Provide again, from the entries below, every line from the one containing "MIC: KY-038 -> MAX9814" through the one containing "RELAY3 pin IN1: D6 -> D11", exactly as written, and no other line.

● RECORDS FOR THIS TASK:

== Segment start ==

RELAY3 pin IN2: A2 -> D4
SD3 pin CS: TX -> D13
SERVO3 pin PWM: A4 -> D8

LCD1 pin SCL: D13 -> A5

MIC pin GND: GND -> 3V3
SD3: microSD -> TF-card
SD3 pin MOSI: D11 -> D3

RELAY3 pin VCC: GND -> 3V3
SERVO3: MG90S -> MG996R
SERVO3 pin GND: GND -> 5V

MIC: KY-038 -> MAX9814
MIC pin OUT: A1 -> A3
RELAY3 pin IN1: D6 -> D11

== Segment end ==
== Segment start ==

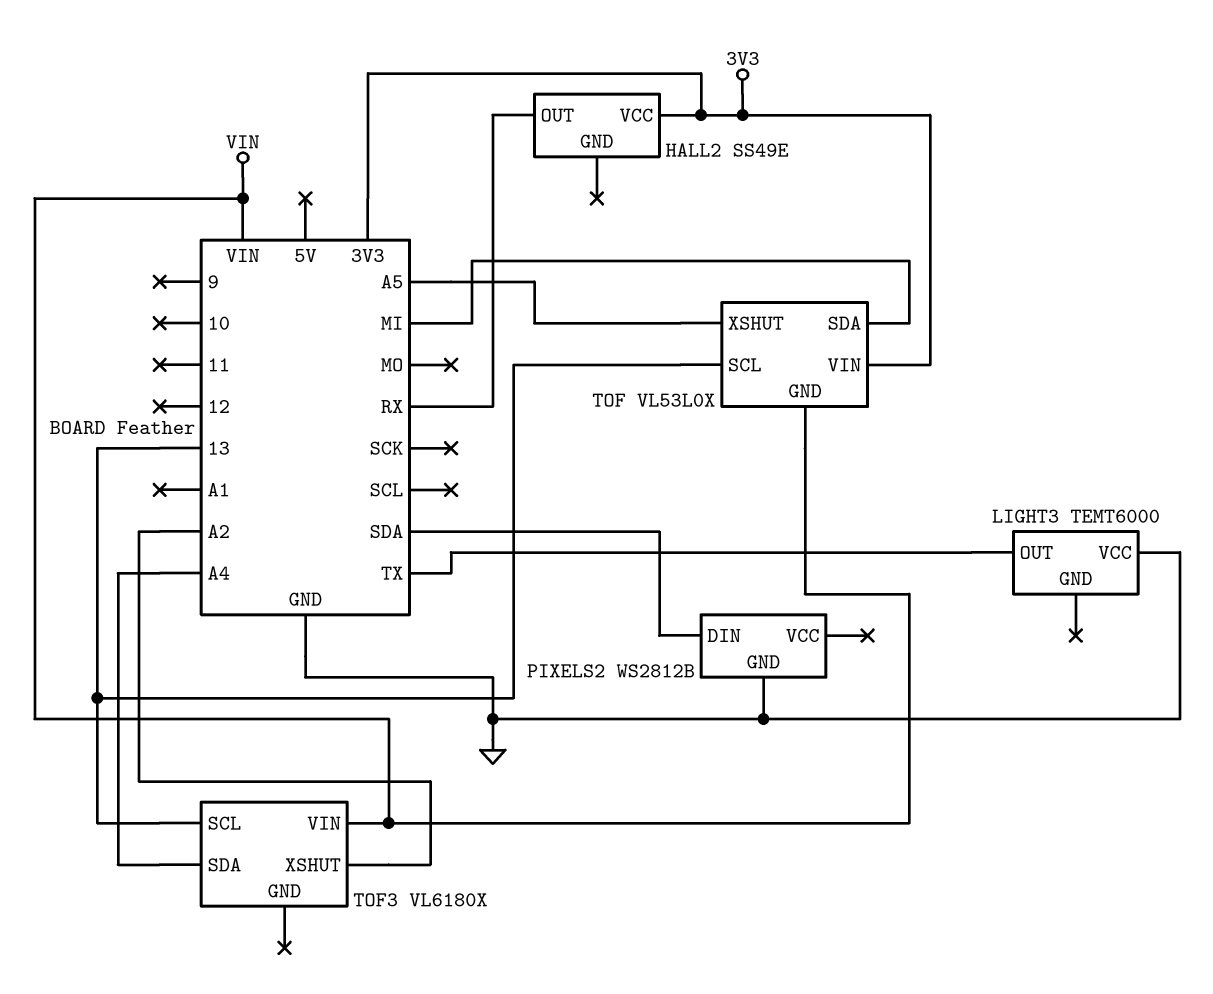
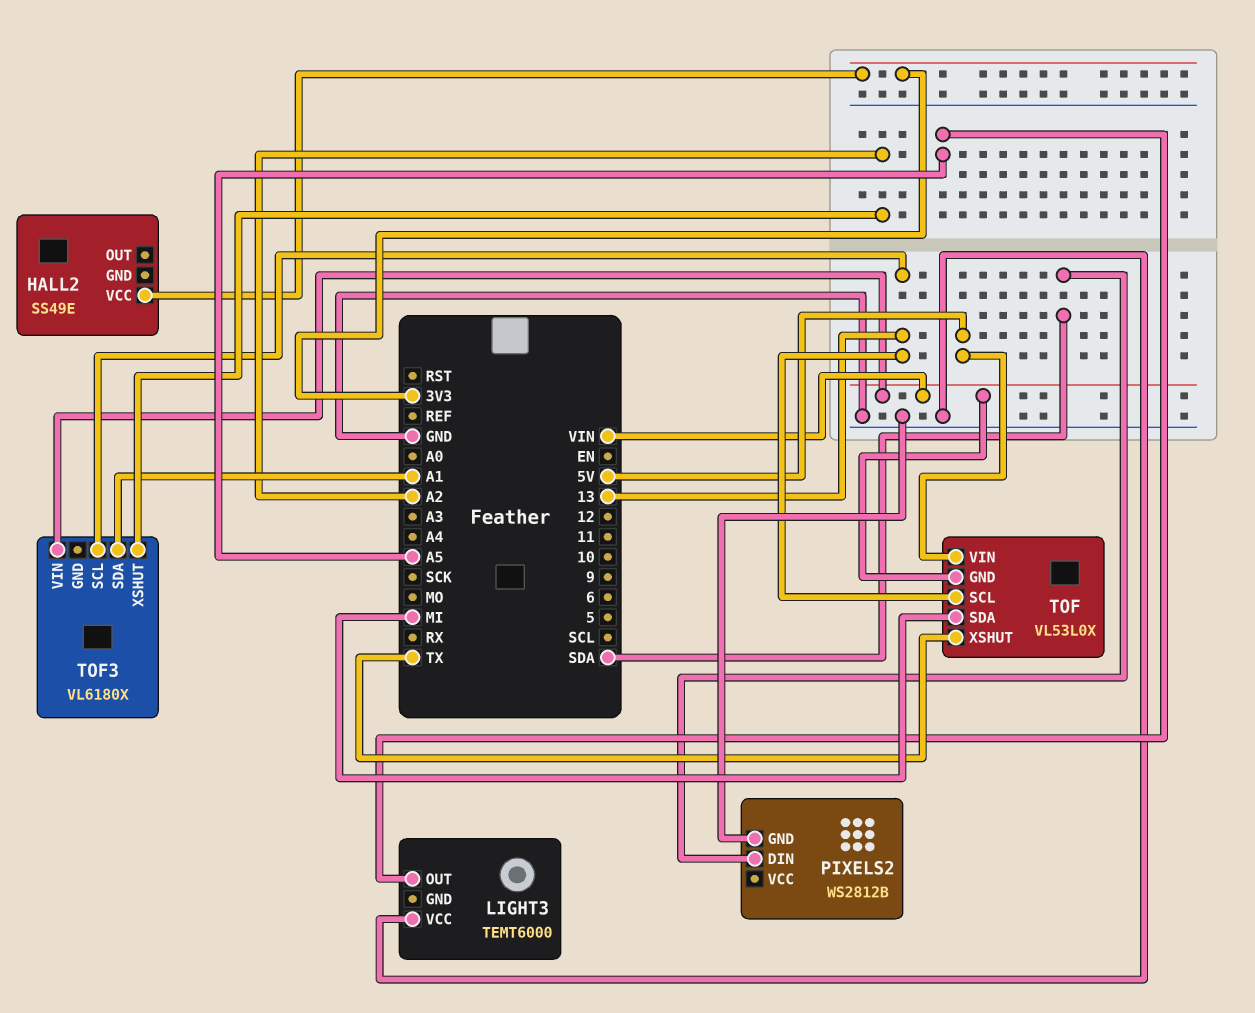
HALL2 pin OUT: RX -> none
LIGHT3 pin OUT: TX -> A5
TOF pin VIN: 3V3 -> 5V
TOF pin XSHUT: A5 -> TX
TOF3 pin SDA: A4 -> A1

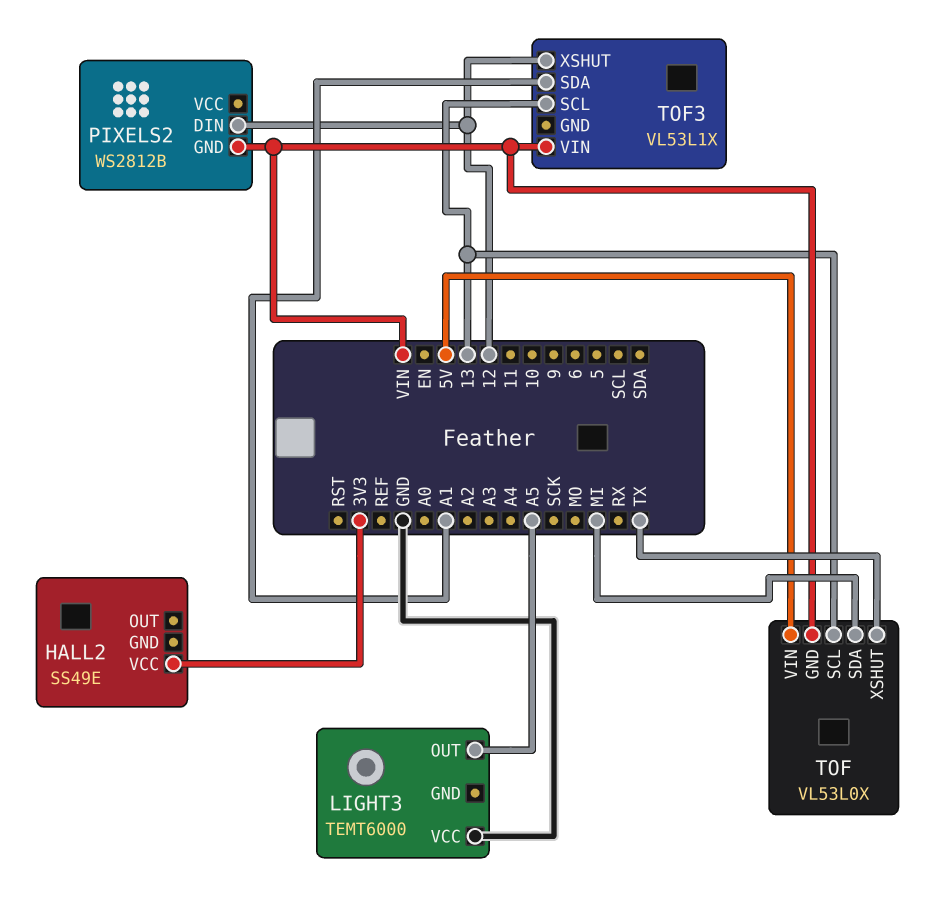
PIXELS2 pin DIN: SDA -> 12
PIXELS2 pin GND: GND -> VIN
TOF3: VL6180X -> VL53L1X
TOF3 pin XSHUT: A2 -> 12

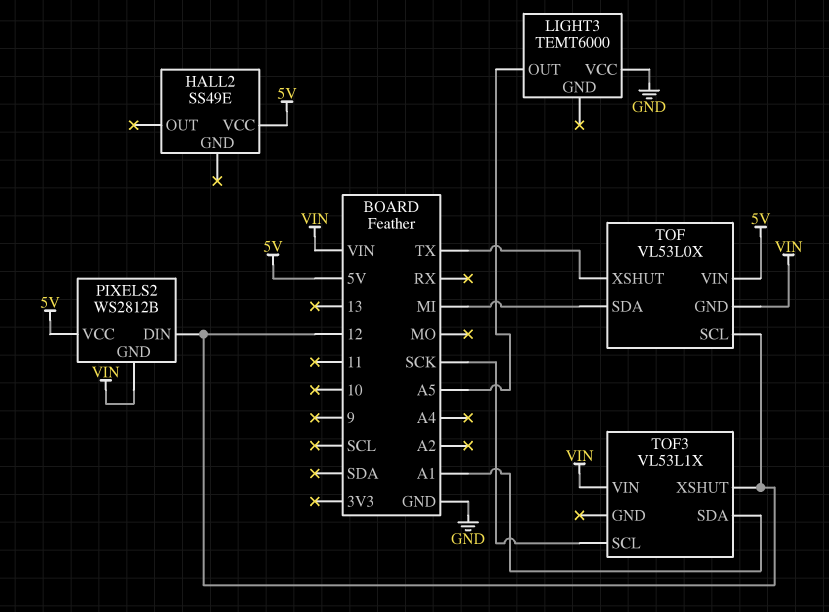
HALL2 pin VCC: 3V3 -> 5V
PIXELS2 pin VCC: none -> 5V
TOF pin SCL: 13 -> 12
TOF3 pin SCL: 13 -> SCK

== Segment end ==
== Segment start ==

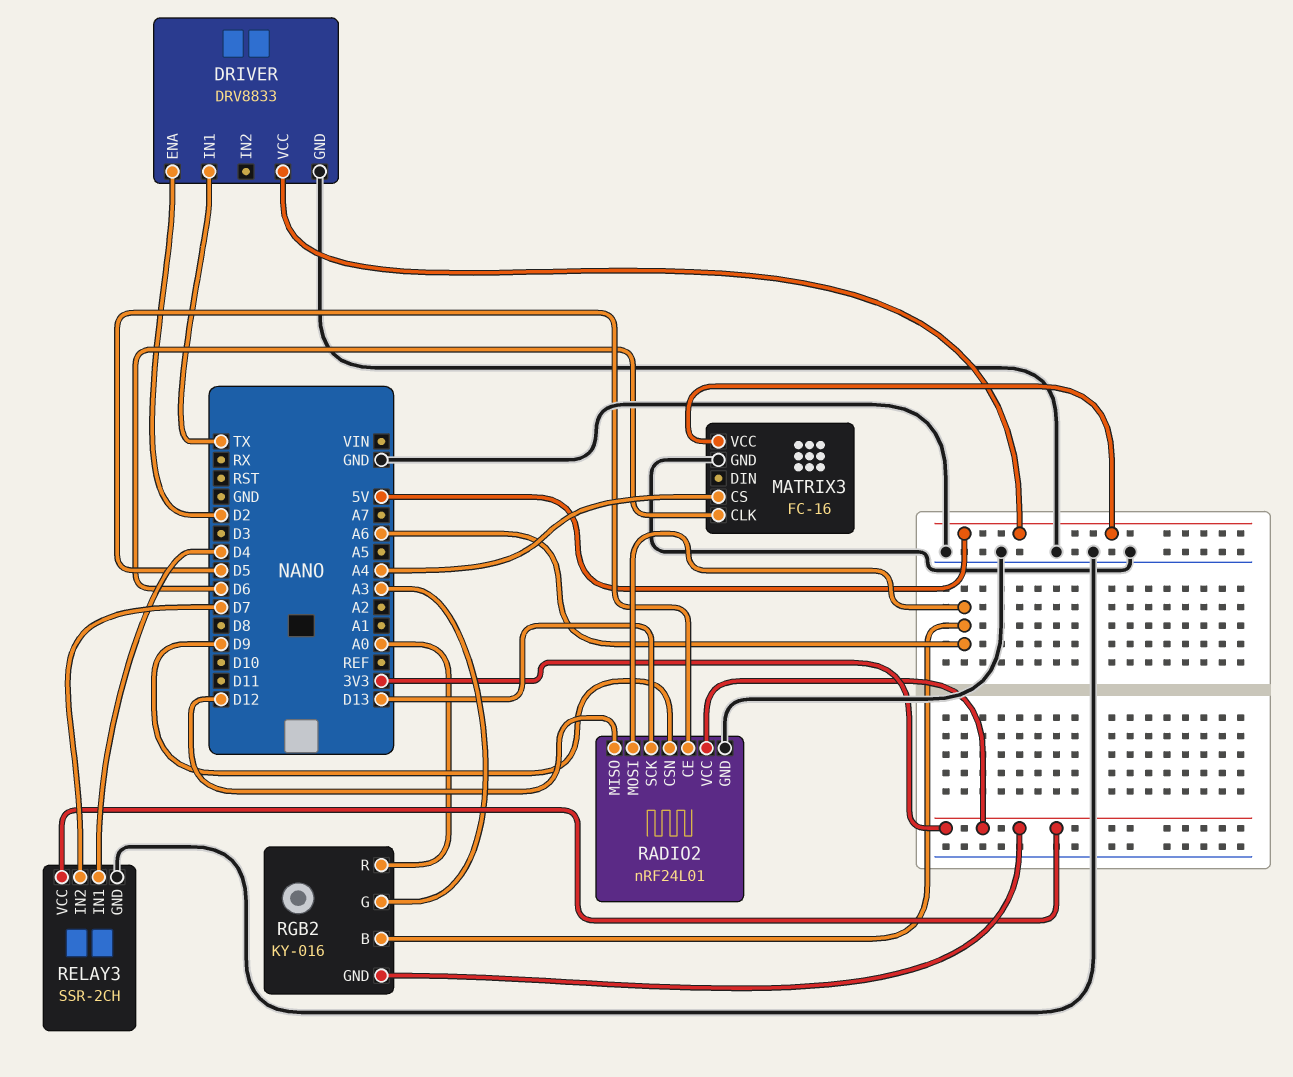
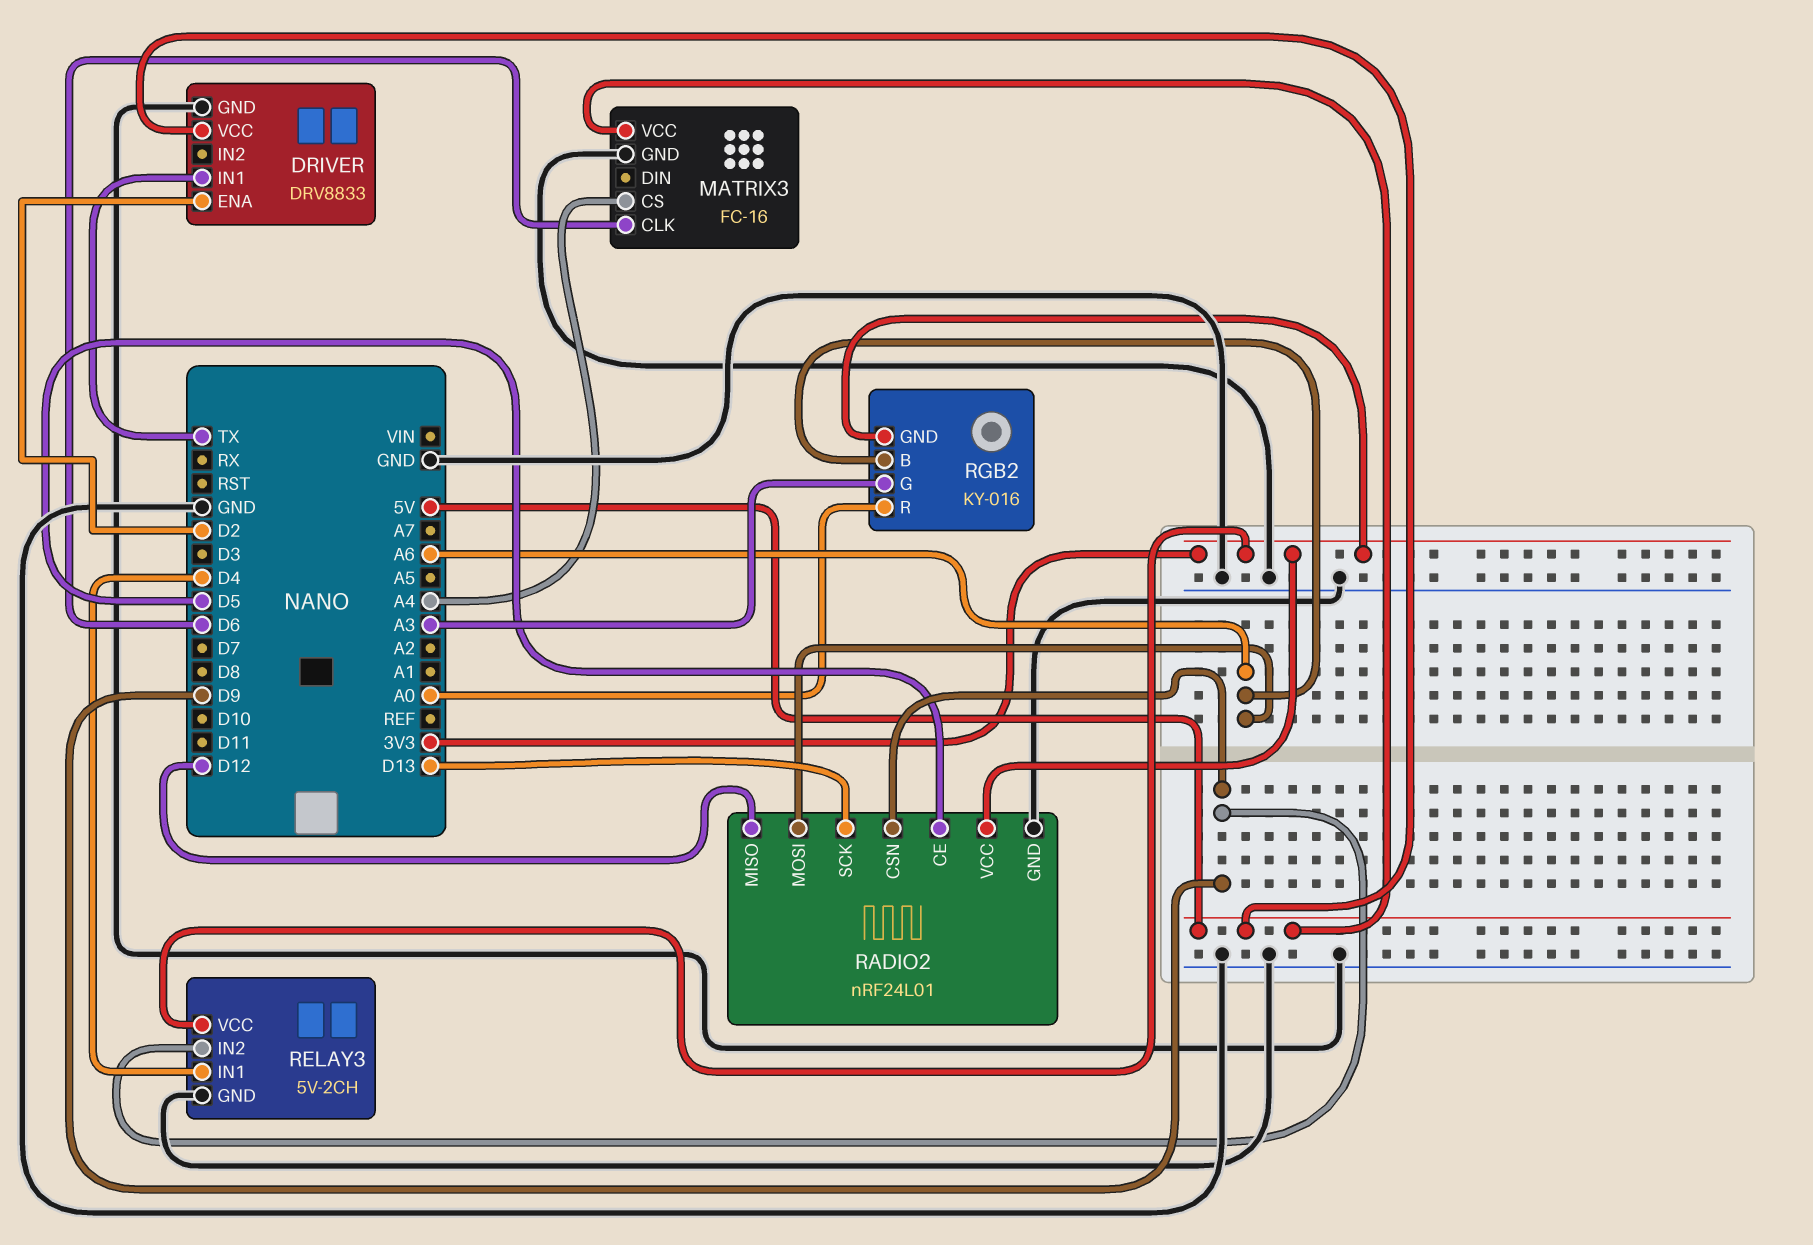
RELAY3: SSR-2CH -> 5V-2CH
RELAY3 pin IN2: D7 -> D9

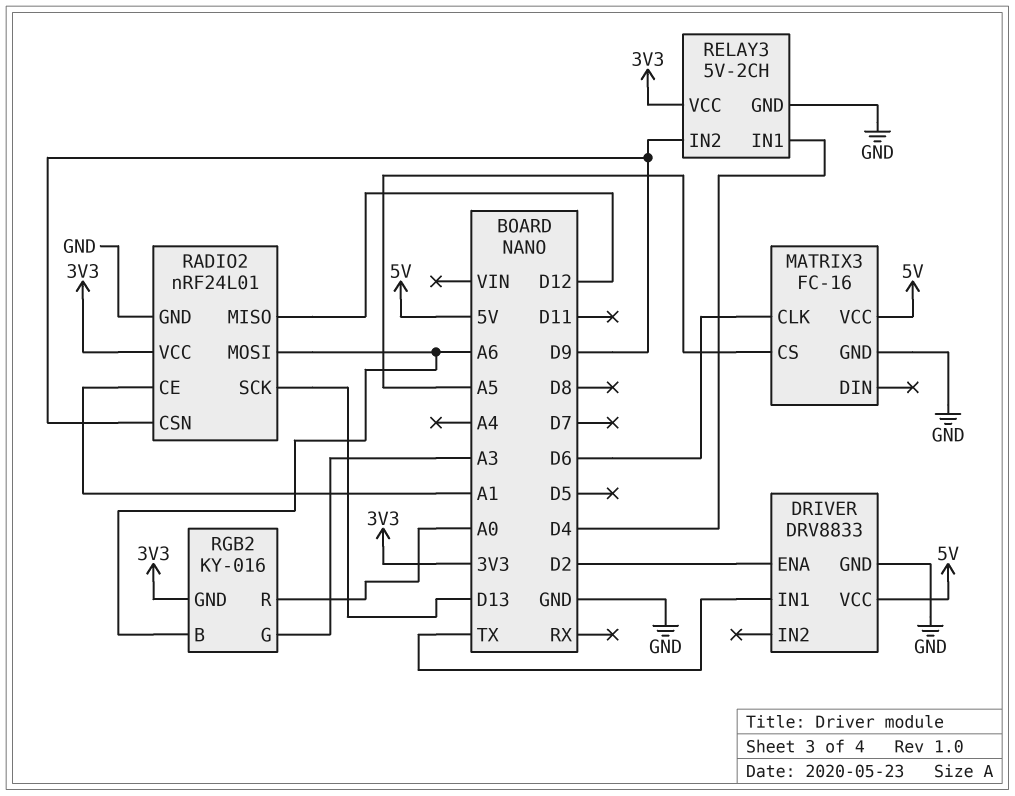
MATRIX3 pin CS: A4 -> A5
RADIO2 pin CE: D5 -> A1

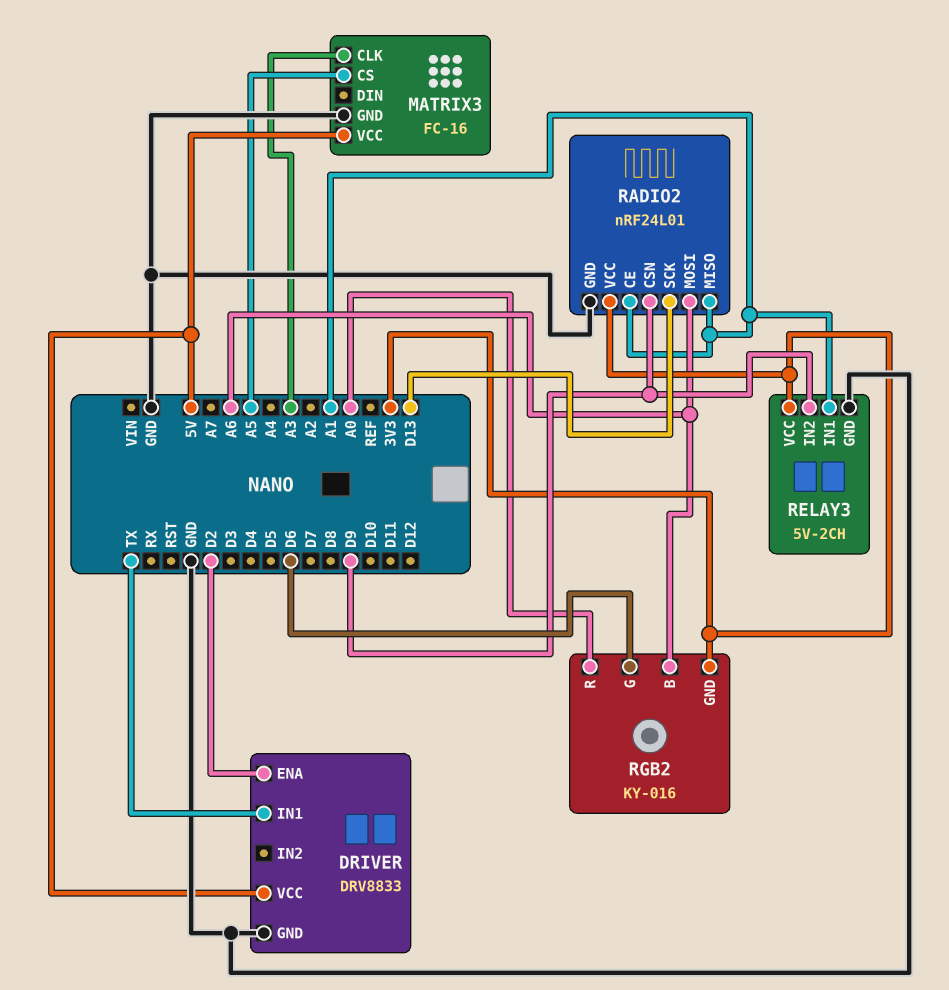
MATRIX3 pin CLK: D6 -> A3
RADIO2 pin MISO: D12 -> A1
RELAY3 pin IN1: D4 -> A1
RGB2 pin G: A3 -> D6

== Segment end ==

● TASK ANSWER:
MIC: KY-038 -> MAX9814
MIC pin OUT: A1 -> A3
RELAY3 pin IN1: D6 -> D11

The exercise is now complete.